*** Begin section ***

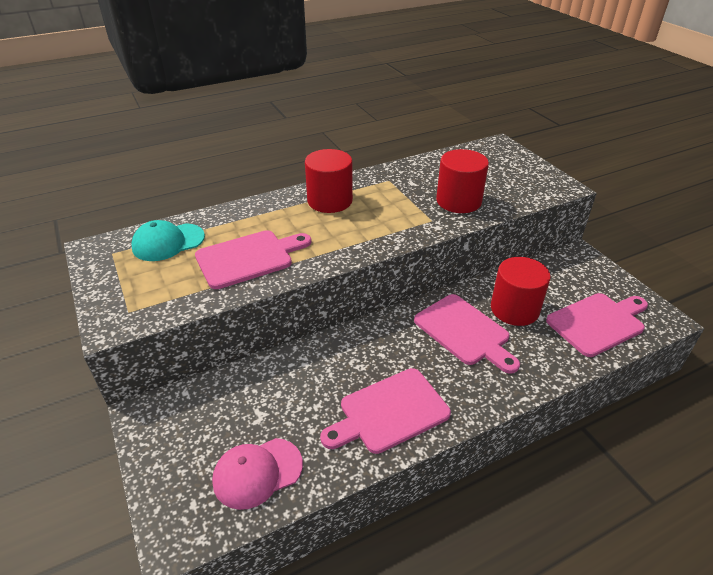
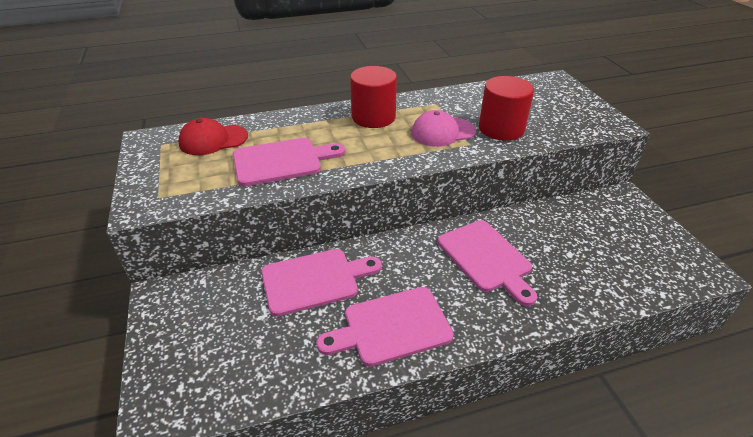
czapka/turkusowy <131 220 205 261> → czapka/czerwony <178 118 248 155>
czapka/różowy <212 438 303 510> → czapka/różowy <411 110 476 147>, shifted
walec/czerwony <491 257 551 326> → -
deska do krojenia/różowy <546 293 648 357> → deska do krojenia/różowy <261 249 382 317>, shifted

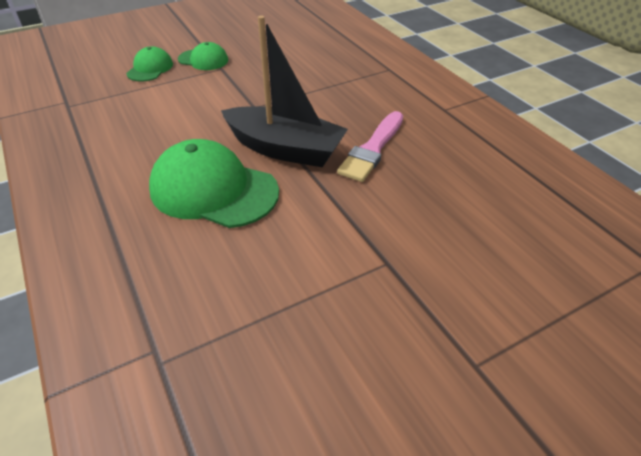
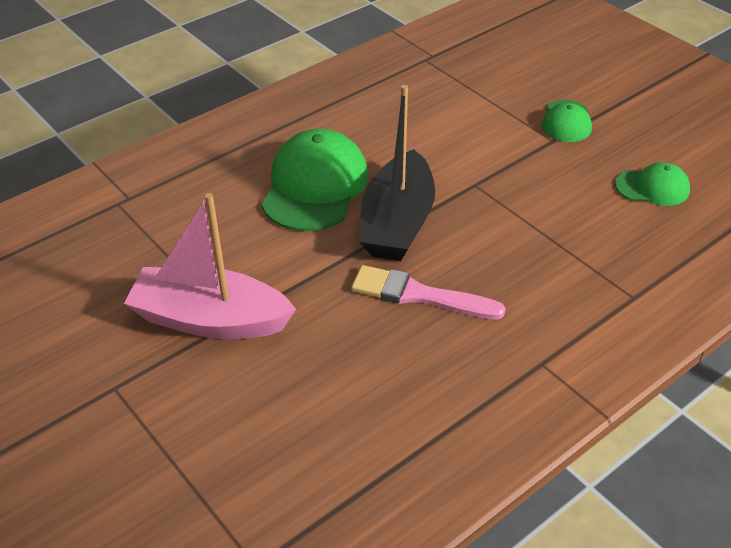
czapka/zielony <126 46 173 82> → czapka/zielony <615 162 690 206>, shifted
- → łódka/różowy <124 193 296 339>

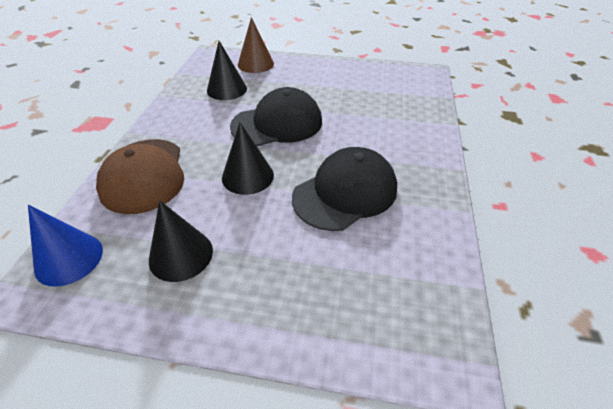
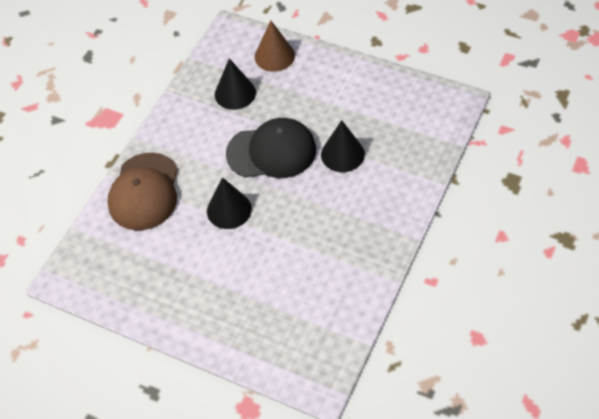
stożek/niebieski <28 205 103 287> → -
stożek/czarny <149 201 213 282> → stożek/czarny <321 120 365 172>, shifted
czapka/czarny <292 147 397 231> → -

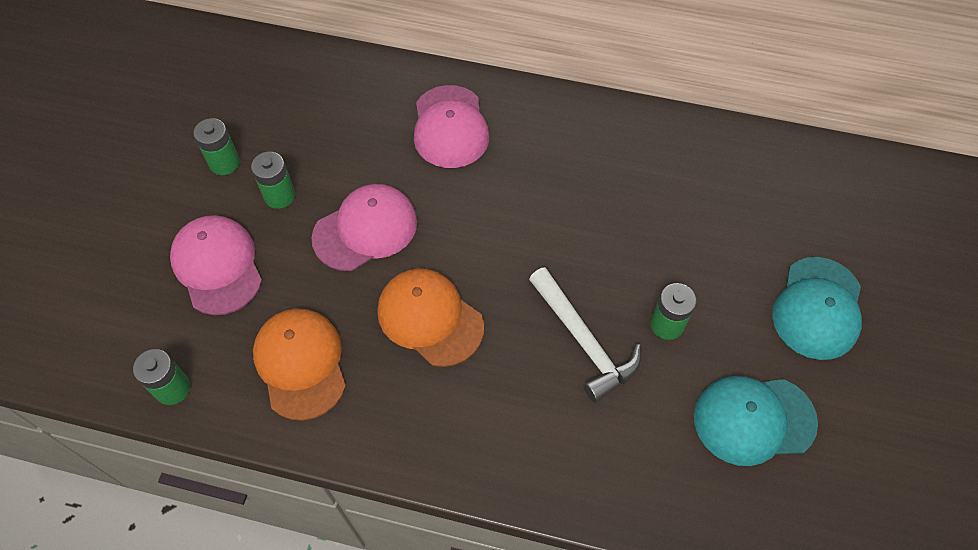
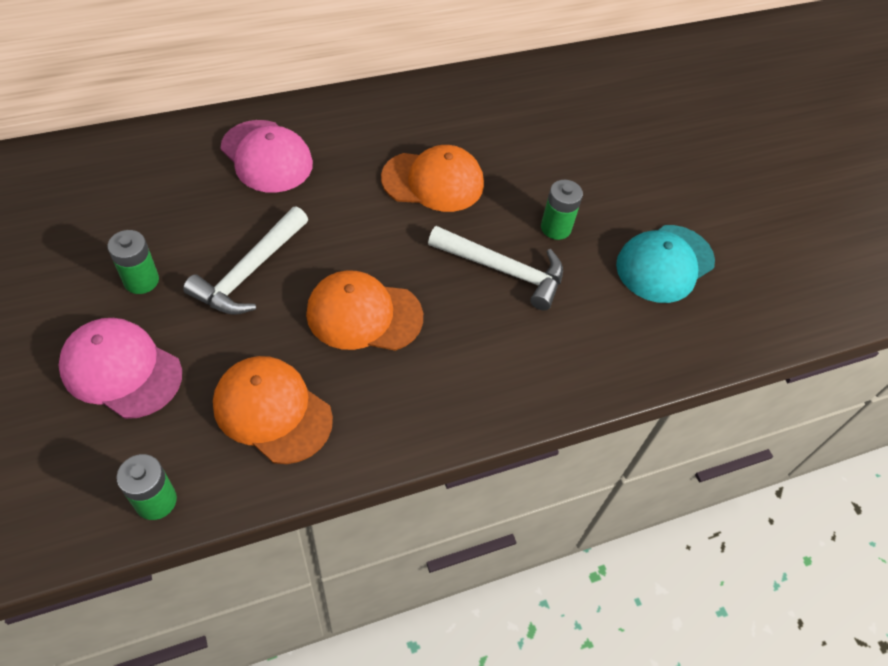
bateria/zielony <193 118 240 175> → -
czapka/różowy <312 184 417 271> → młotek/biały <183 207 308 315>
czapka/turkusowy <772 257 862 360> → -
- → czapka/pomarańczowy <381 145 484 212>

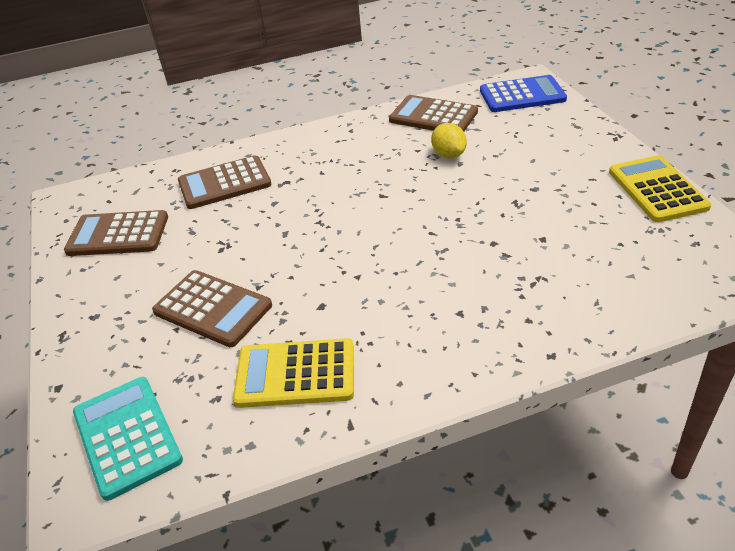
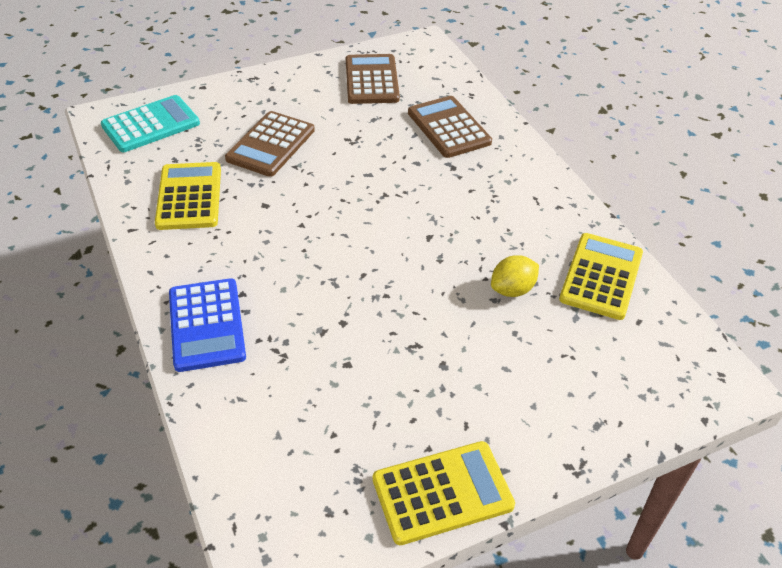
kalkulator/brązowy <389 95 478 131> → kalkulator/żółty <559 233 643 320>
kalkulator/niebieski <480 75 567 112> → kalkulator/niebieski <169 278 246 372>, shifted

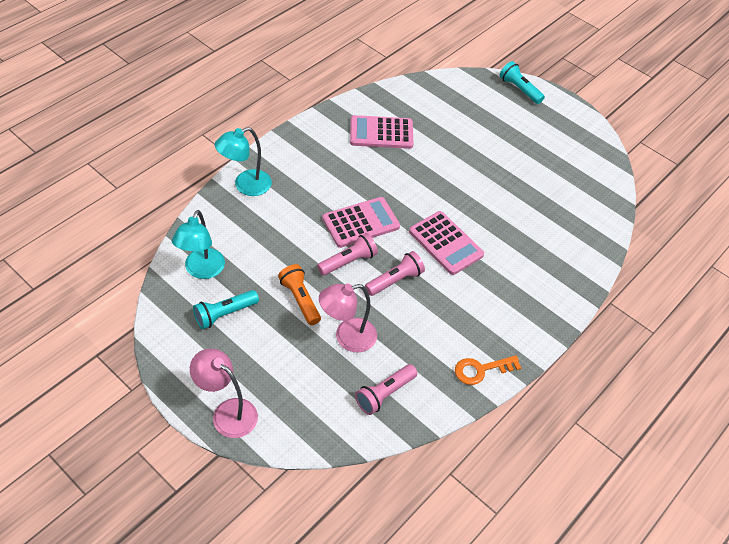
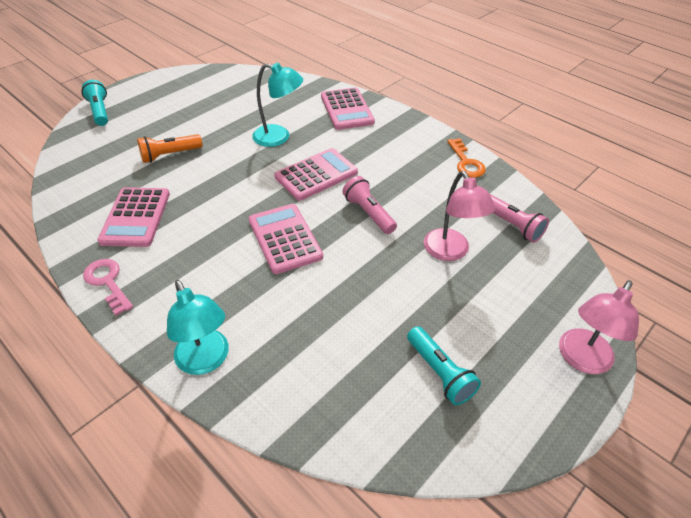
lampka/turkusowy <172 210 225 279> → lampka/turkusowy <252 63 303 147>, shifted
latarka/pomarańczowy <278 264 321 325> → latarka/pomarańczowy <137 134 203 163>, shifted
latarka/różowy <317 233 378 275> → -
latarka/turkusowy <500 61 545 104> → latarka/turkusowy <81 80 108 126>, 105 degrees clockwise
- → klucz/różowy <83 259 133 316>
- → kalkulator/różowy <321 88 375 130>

*** End section ***

== Work order ==
What you give back should be exactly the lines from the top of the data above down to and including the line with "stożek/czarny <149 201", minus any pictures.

== Result for this exercise ==
czapka/turkusowy <131 220 205 261> → czapka/czerwony <178 118 248 155>
czapka/różowy <212 438 303 510> → czapka/różowy <411 110 476 147>, shifted
walec/czerwony <491 257 551 326> → -
deska do krojenia/różowy <546 293 648 357> → deska do krojenia/różowy <261 249 382 317>, shifted

czapka/zielony <126 46 173 82> → czapka/zielony <615 162 690 206>, shifted
- → łódka/różowy <124 193 296 339>

stożek/niebieski <28 205 103 287> → -
stożek/czarny <149 201 213 282> → stożek/czarny <321 120 365 172>, shifted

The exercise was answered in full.